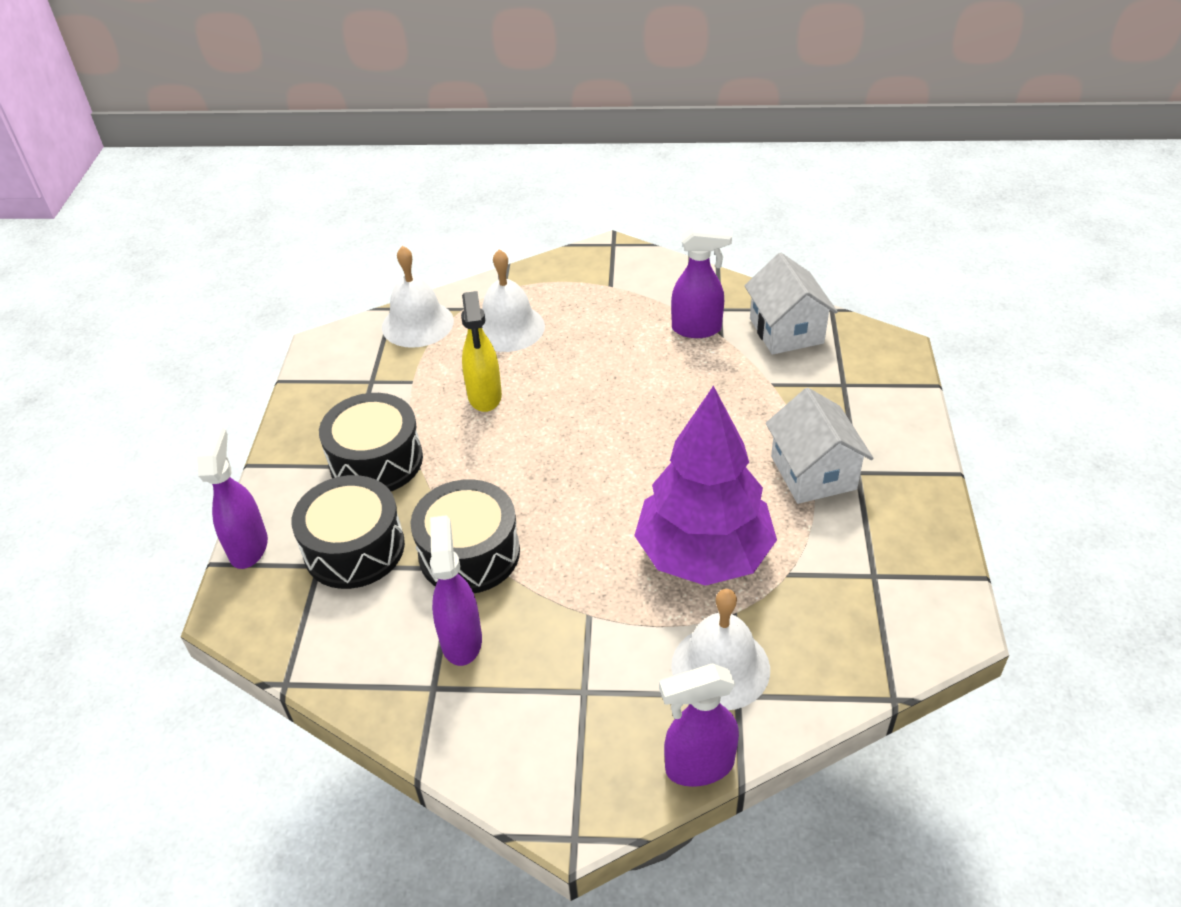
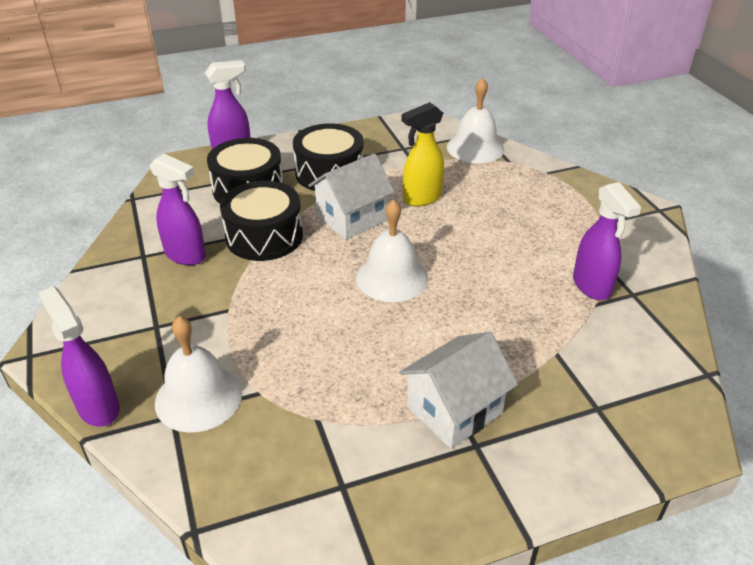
camera: 65 degrees right, 5 degrees down
(461, 639) = (186, 255): purple spray bottle -> purple spray bottle turned 60 degrees clockwise
(508, 328) = (505, 187): white bell -> white bell (392, 277)
(703, 555) = (315, 358): purple tree -> none
(786, 331) = (642, 347): white house -> white house (352, 218)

□ □ □ □

**TASK ITEM**. Exclude the pictures and print the rest of the data exactly.

**EXERCISE OUTPUT**.
camera: 65 degrees right, 5 degrees down
(461, 639) = (186, 255): purple spray bottle -> purple spray bottle turned 60 degrees clockwise
(508, 328) = (505, 187): white bell -> white bell (392, 277)
(703, 555) = (315, 358): purple tree -> none
(786, 331) = (642, 347): white house -> white house (352, 218)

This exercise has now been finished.